__PROBLEM DETAILS__. Filter the records for lines holding the string "grey".

——

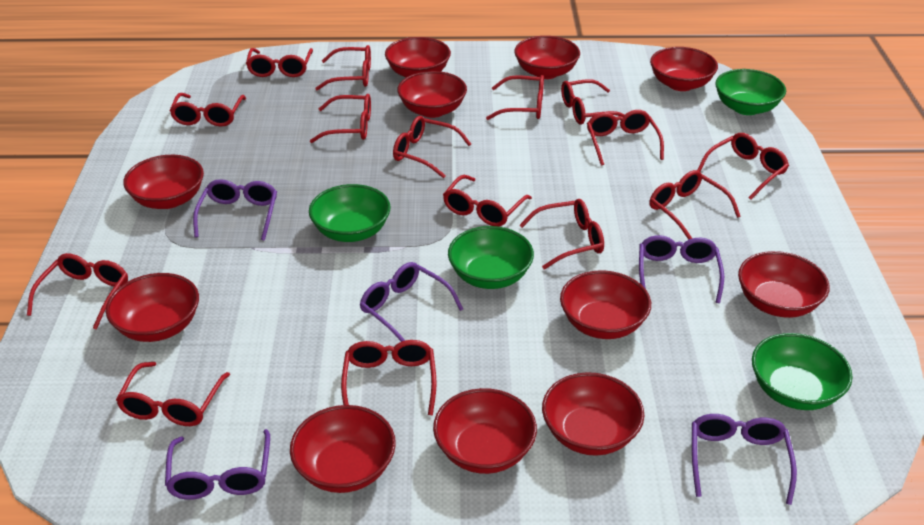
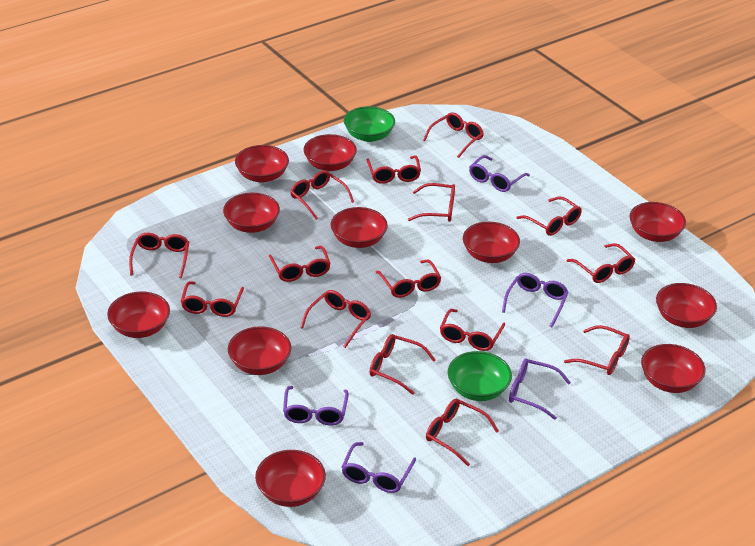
green bowl: 4 -> 2

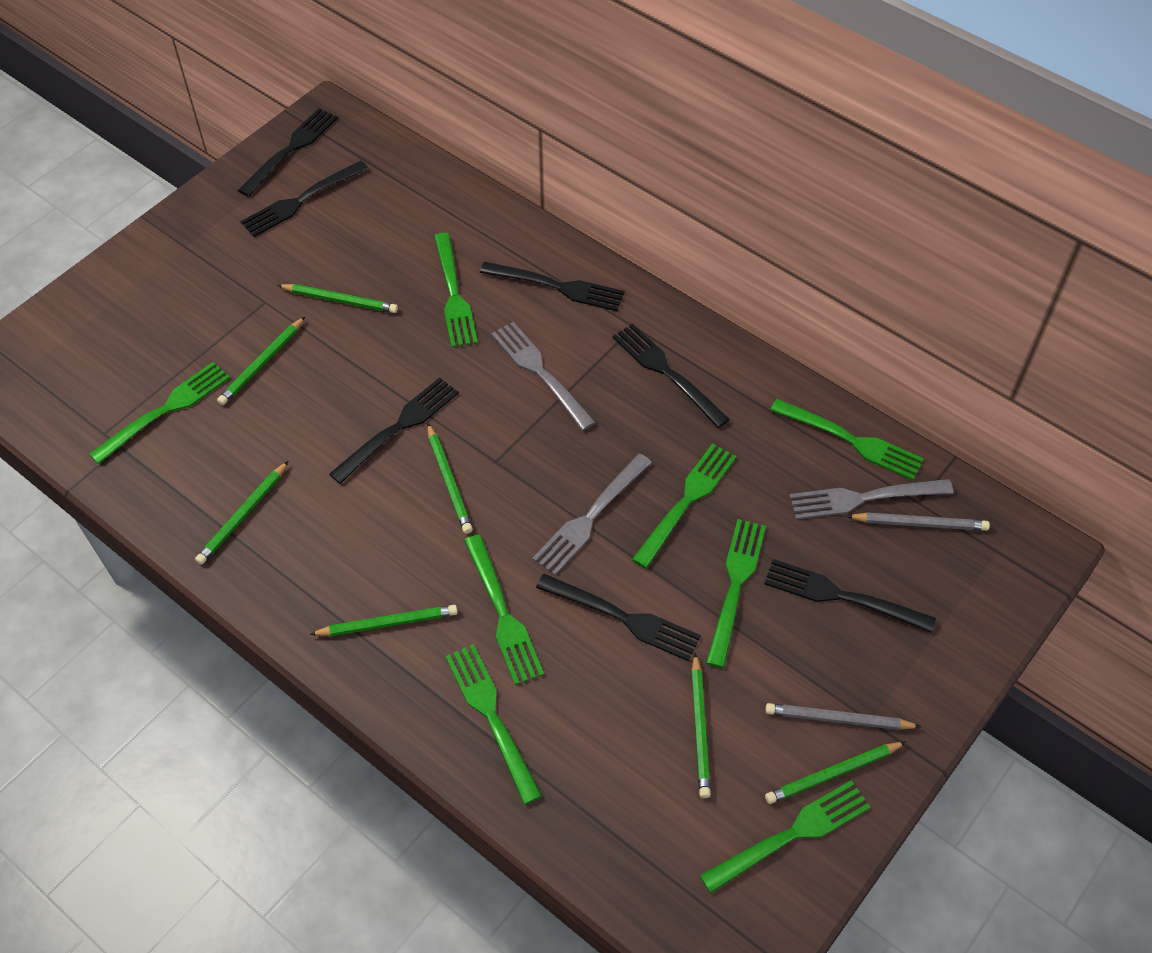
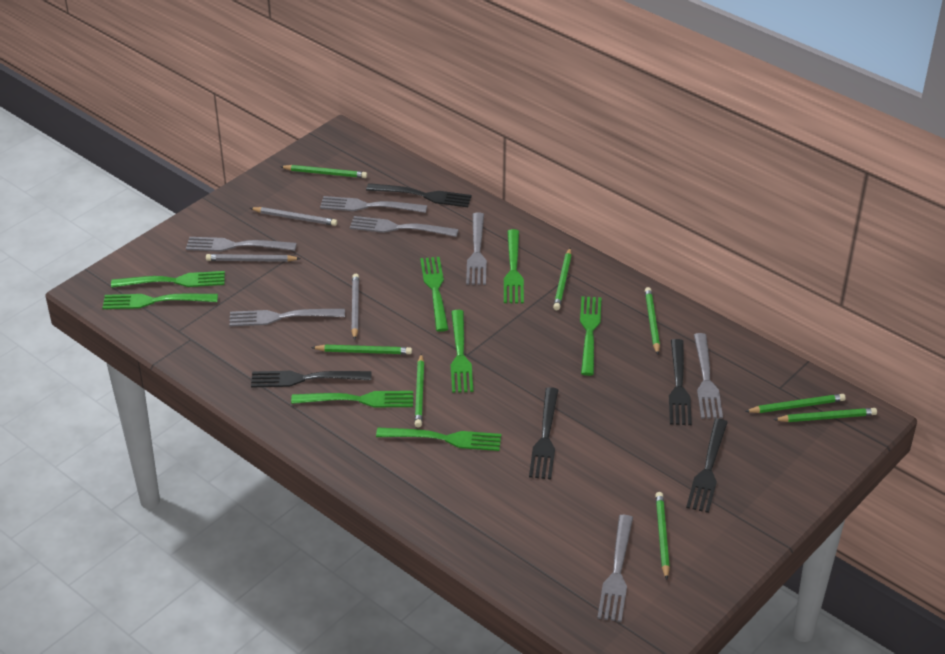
black fork: 7 -> 5
green pencil: 7 -> 8
grey fork: 3 -> 7
grey pencil: 2 -> 3

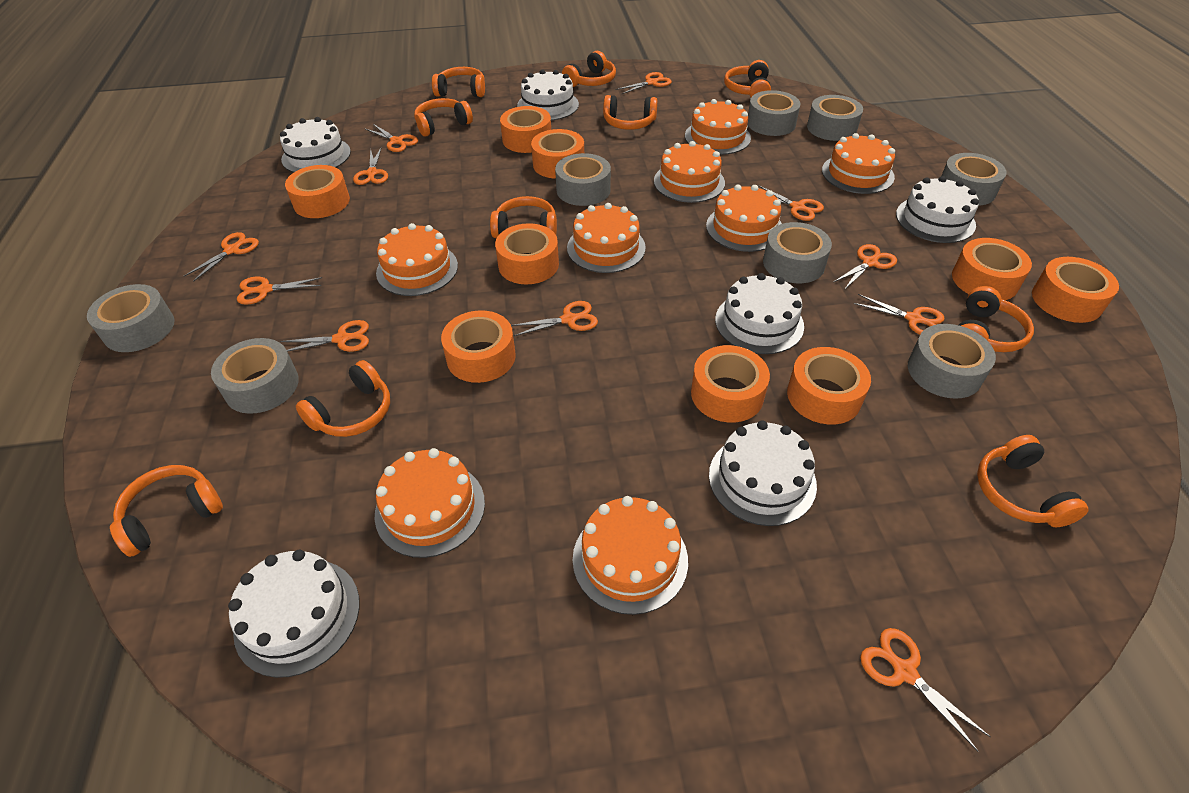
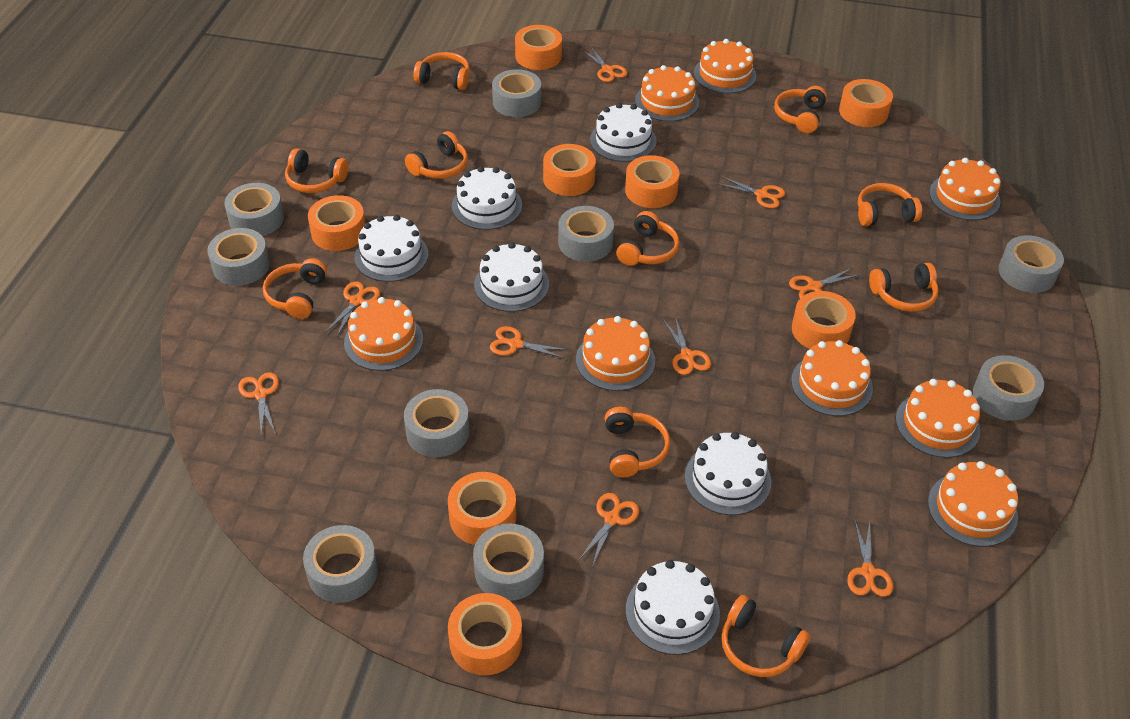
grey tape: 8 -> 9
orange scissors: 11 -> 9
orange tape: 9 -> 8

——

__TASK ANSWER__.
grey fork: 3 -> 7
grey pencil: 2 -> 3
grey tape: 8 -> 9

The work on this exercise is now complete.